#### [WORK INSTRUCTIONS]
A word-for-word copy of the entries, with images excluded, is the expected answer.

[Count change data]
= = =

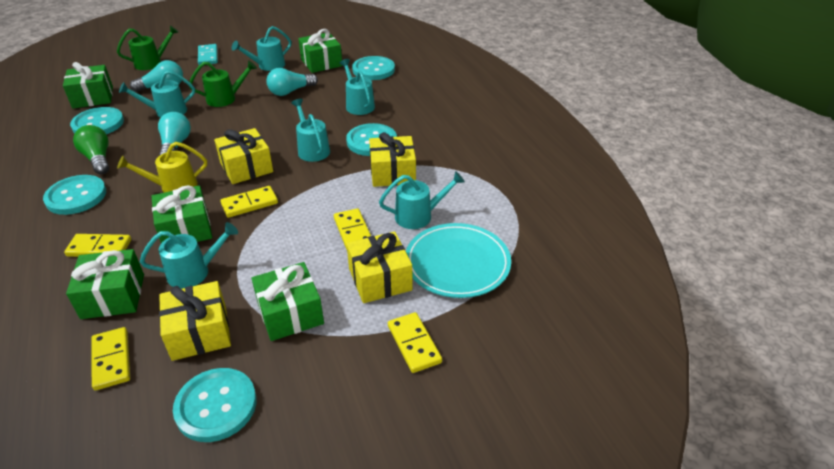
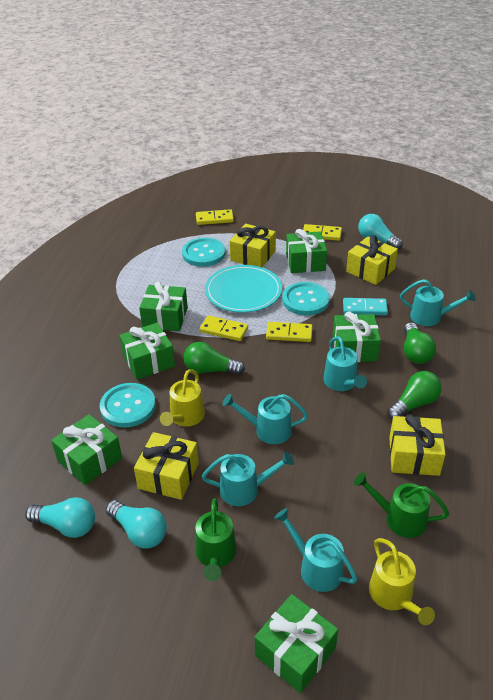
green gift: 5 -> 6
green light bulb: 1 -> 3
turquoise button: 5 -> 3
turquoise watering can: 6 -> 5
yellow domino: 5 -> 4
yellow watering can: 1 -> 2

= = =

#### [EXPECTED OUTPUT]
green gift: 5 -> 6
green light bulb: 1 -> 3
turquoise button: 5 -> 3
turquoise watering can: 6 -> 5
yellow domino: 5 -> 4
yellow watering can: 1 -> 2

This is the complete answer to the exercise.